▸ Brief
Pictures are to be omitted; everything else in the data must be transcribed exactly.

▸ Data segment
════════════════════
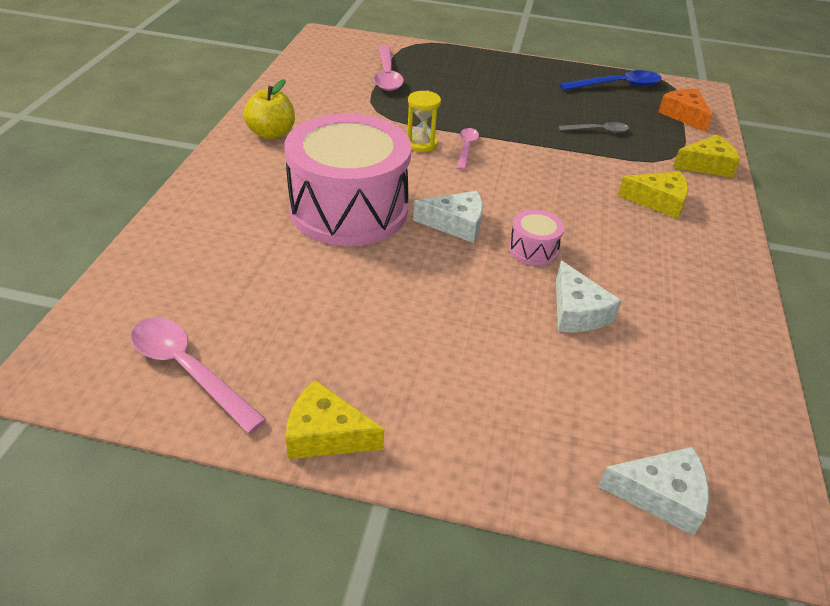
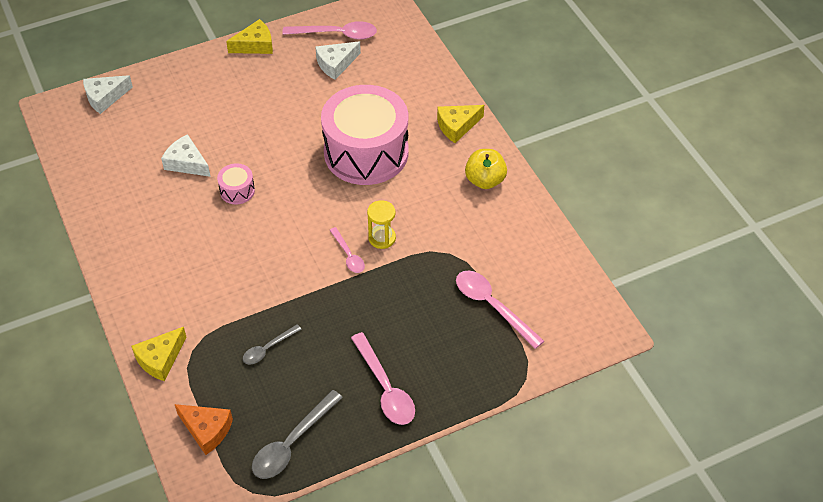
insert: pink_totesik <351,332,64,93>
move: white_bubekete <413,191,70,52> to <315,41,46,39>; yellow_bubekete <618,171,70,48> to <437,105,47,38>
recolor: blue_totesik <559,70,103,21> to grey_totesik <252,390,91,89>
════════════════════
▸ Exercise answer
insert: pink_totesik <351,332,64,93>
move: white_bubekete <413,191,70,52> to <315,41,46,39>; yellow_bubekete <618,171,70,48> to <437,105,47,38>
recolor: blue_totesik <559,70,103,21> to grey_totesik <252,390,91,89>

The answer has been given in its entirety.